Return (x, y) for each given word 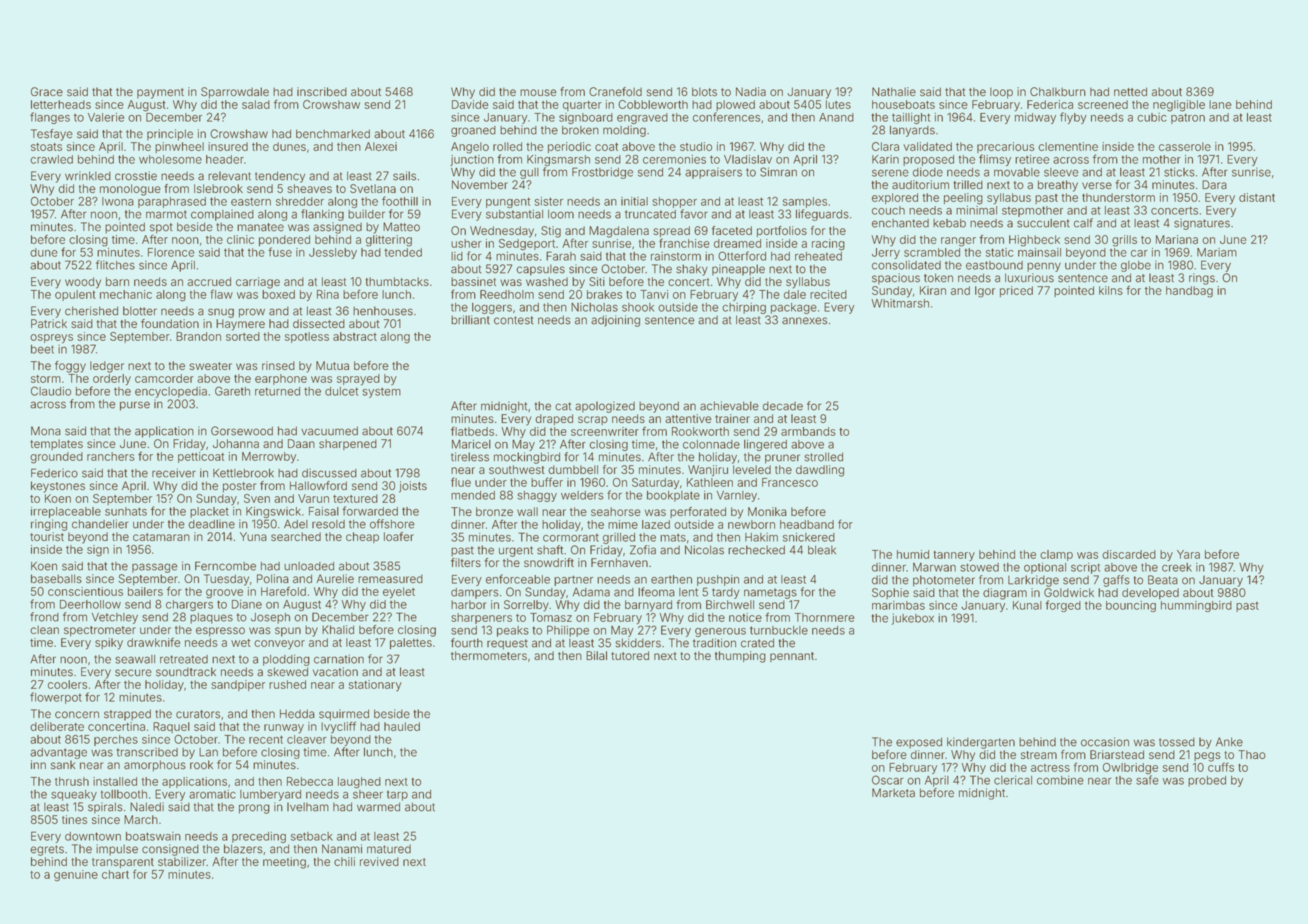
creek (1177, 567)
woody (83, 283)
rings (1202, 279)
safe (1147, 780)
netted (1130, 92)
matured (389, 849)
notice (745, 617)
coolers (67, 684)
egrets (47, 850)
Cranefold (615, 92)
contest (513, 320)
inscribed (322, 92)
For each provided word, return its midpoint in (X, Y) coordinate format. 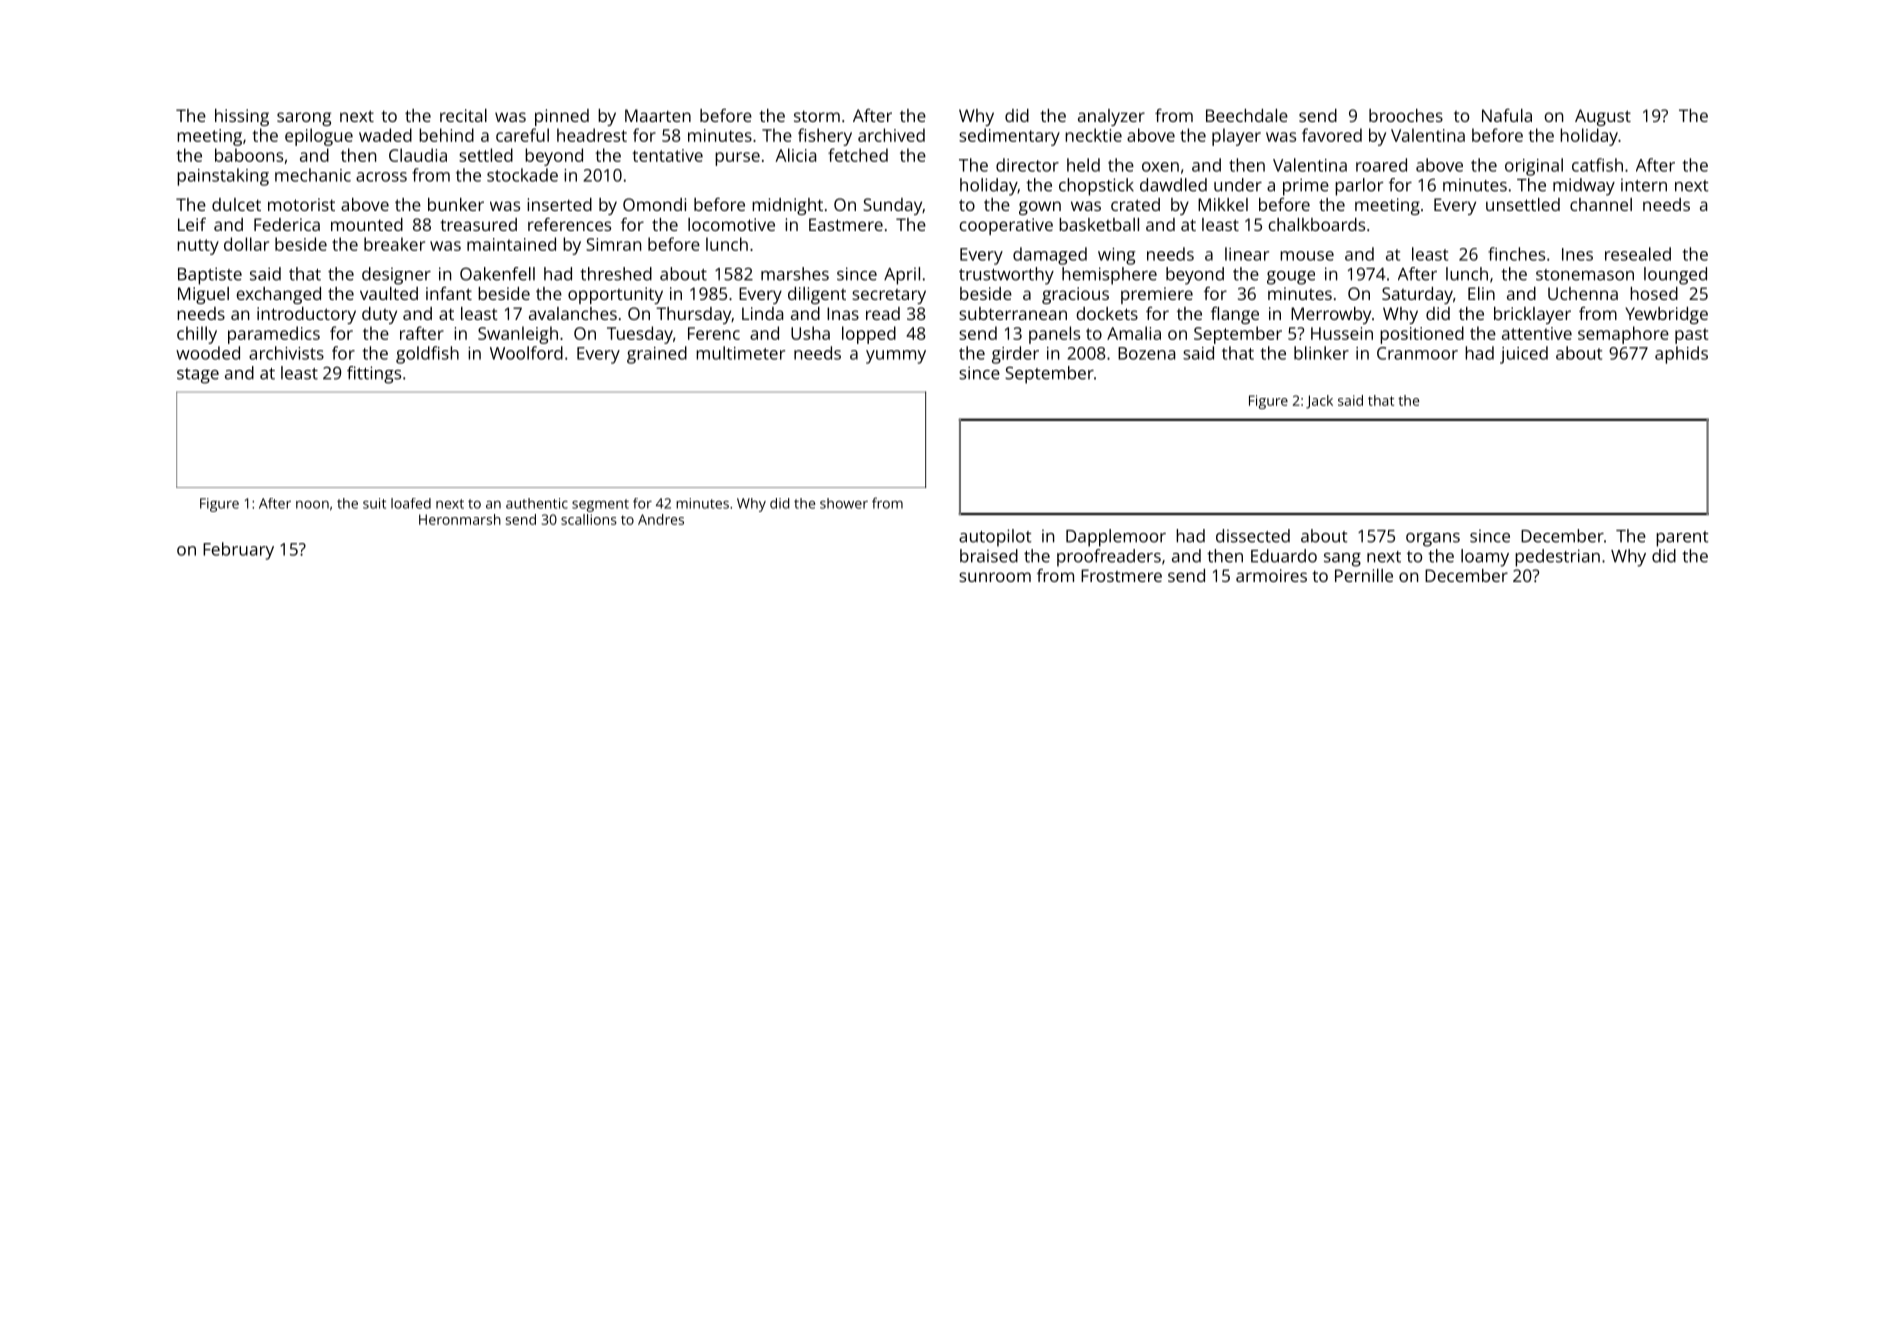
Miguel (203, 295)
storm (817, 116)
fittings (374, 375)
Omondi (654, 204)
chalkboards (1316, 224)
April (902, 276)
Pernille (1364, 575)
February (238, 551)
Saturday (1417, 295)
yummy (896, 357)
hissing (242, 117)
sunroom (995, 577)
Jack (1319, 402)
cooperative (1006, 226)
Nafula (1507, 115)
-----
#### Requirement
Rewrite every line of the material above, requests included, and shift each coordinate in the answers by adding 82 to both the x and the y value. Leave out the picture markers.

#### Reply to the task
Return (x, y) for each given word 
creek (1259, 649)
woody (165, 365)
rings (1284, 361)
safe (1229, 862)
netted (1212, 174)
matured (471, 931)
notice (827, 699)
coolers (149, 766)
egrets (129, 932)
Cranefold (697, 174)
contest (595, 402)
inscribed (404, 174)
For each provided word, return its midpoint in (X, Y) coordinate format. 
Miguel (285, 377)
storm (899, 198)
fittings (456, 457)
Omondi (736, 286)
chalkboards (1398, 306)
April (984, 358)
Pernille (1446, 657)
February (320, 633)
Saturday (1499, 377)
yummy (978, 439)
hissing (324, 199)
sunroom (1077, 659)
Jack (1401, 484)
cooperative (1088, 308)
Nafula (1589, 197)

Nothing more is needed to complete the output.